(Dataset excerpts Opens)
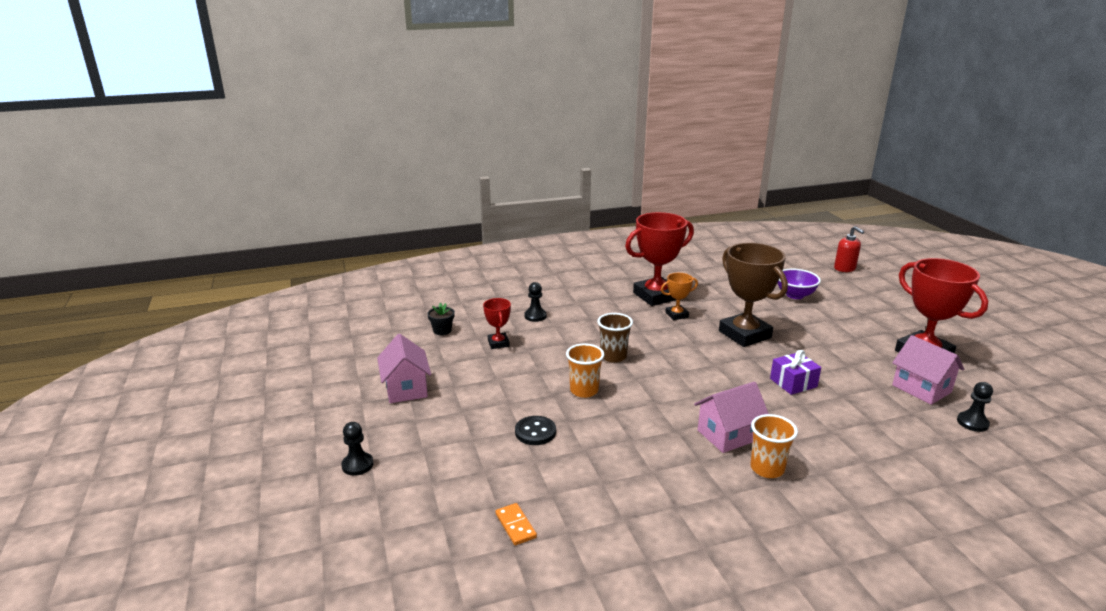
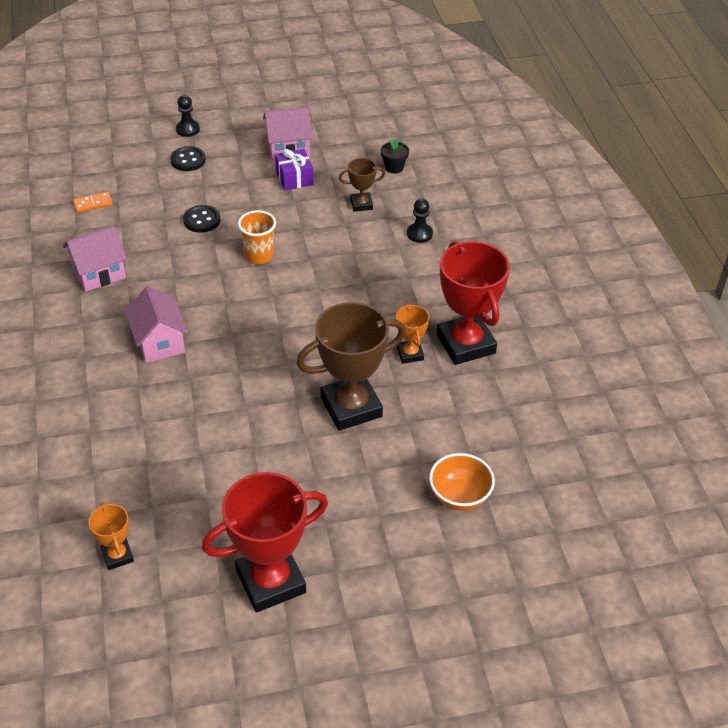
camera: 95 degrees right, 20 degrees up
(423, 456) = (188, 160): none -> black button
(498, 343) = (361, 204): red trophy -> brown trophy
(613, 356) = (319, 284): brown cup -> none
(767, 468) = (104, 356): orange cup -> none
(793, 383) = (235, 420): purple gift -> purple gift (294, 178)
(795, 295) = (459, 496): purple bowl -> orange bowl
(845, 268) = (559, 602): red soap dispenser -> none
(921, 389) = (194, 539): pink house -> pink house (99, 273)
(972, 423) = (117, 556): black pawn -> orange trophy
(Dataset excerpts Closes)
All lines from the one with "(845, 268) = (559, 602): red" through the end of the data must be repeated exactly, and nothing else may be repeated.

# Result of the task
(845, 268) = (559, 602): red soap dispenser -> none
(921, 389) = (194, 539): pink house -> pink house (99, 273)
(972, 423) = (117, 556): black pawn -> orange trophy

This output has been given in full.